* _Aim of the exercise_
Produce a verbatim copy of the lines from the one holding "none -> cyan tile K1:N1 level 2" through the last line of the listing, and nothing else.

* _Input for this task_
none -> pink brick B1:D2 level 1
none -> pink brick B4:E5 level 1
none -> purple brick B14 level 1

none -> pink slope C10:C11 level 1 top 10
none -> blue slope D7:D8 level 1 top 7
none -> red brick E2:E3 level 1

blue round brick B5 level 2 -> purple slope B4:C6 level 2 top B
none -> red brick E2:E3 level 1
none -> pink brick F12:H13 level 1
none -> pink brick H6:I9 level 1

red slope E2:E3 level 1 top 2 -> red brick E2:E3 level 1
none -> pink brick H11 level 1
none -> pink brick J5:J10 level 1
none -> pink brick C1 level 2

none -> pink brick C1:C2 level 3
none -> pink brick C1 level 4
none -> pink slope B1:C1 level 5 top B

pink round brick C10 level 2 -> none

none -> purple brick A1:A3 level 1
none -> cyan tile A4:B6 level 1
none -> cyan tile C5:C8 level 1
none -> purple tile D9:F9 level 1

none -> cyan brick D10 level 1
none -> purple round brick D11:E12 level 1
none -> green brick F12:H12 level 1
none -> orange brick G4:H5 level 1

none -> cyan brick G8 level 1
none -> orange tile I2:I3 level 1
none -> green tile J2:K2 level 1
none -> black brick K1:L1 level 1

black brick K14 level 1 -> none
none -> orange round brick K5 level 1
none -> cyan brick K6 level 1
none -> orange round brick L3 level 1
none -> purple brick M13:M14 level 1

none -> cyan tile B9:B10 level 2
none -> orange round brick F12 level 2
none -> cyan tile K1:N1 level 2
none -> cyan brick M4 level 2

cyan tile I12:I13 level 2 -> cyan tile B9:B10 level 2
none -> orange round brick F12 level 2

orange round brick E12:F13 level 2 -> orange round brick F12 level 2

* _Task answer_
none -> cyan tile K1:N1 level 2
none -> cyan brick M4 level 2

cyan tile I12:I13 level 2 -> cyan tile B9:B10 level 2
none -> orange round brick F12 level 2

orange round brick E12:F13 level 2 -> orange round brick F12 level 2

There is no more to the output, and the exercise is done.